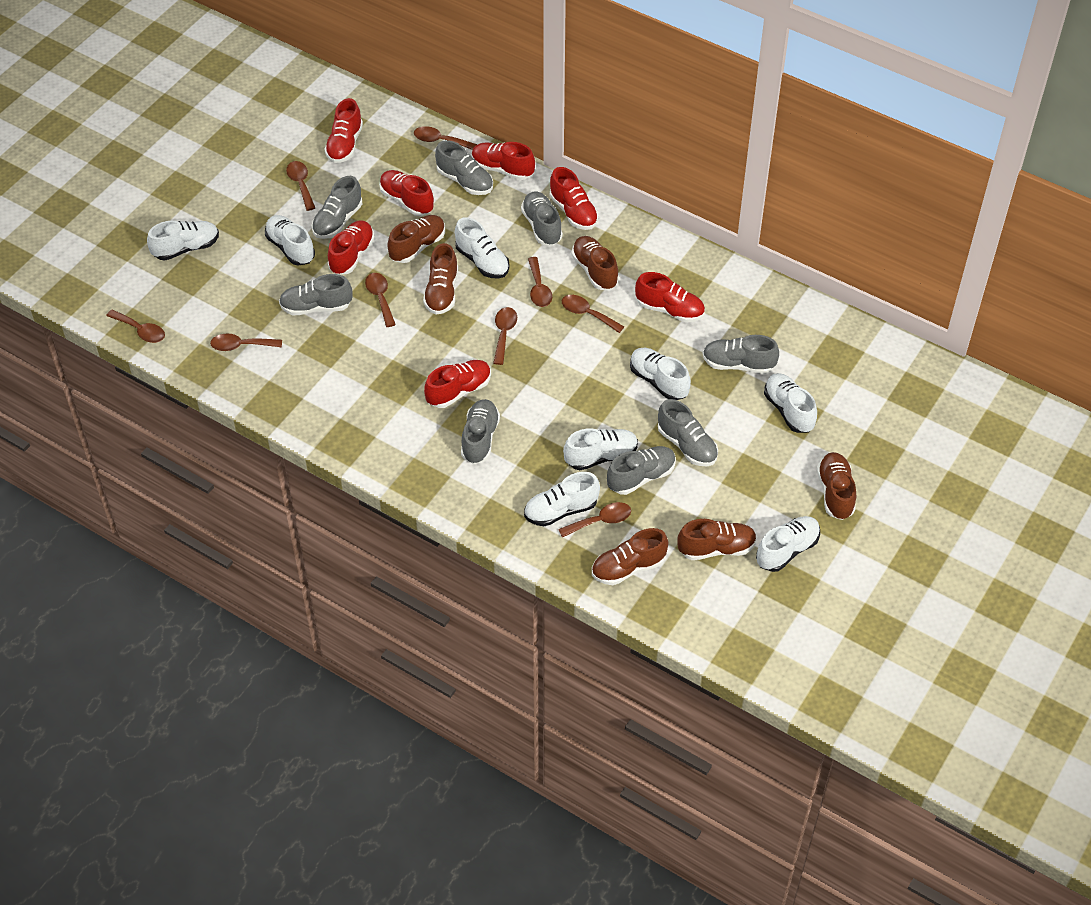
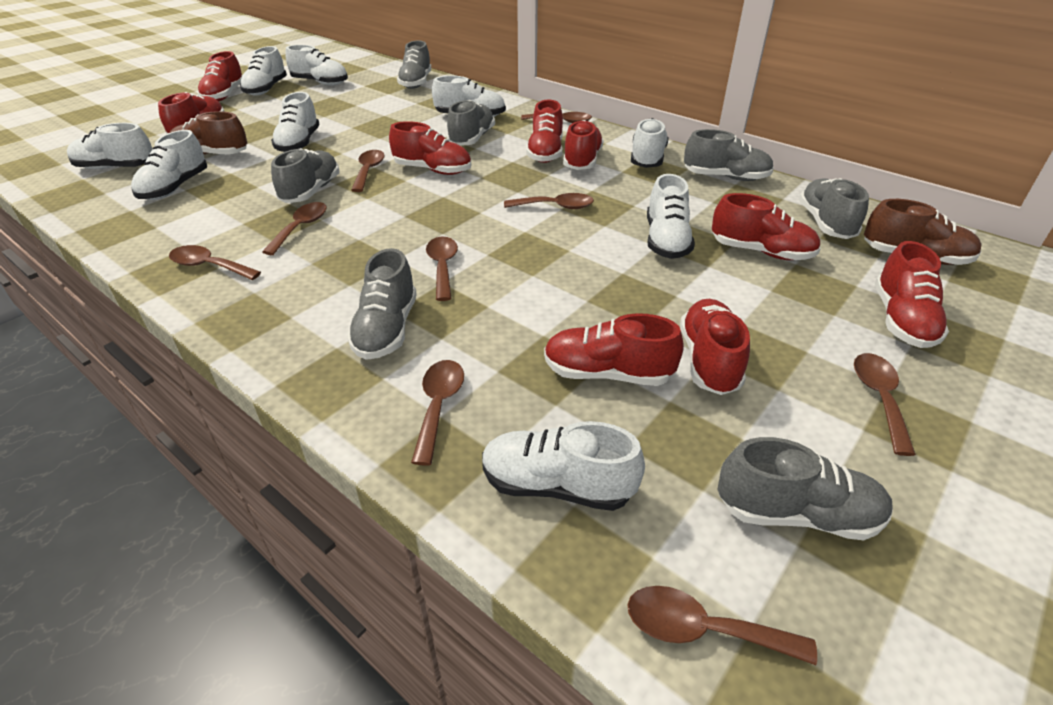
brown shoe: 6 -> 2
grey shoe: 8 -> 7
red shoe: 7 -> 9
white shoe: 8 -> 9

####

▸ **EXERCISE AIM**: Once the images are dropped, set down the remaining material word for word.

▸ **EXERCISE SOLUTION**:
brown shoe: 6 -> 2
grey shoe: 8 -> 7
red shoe: 7 -> 9
white shoe: 8 -> 9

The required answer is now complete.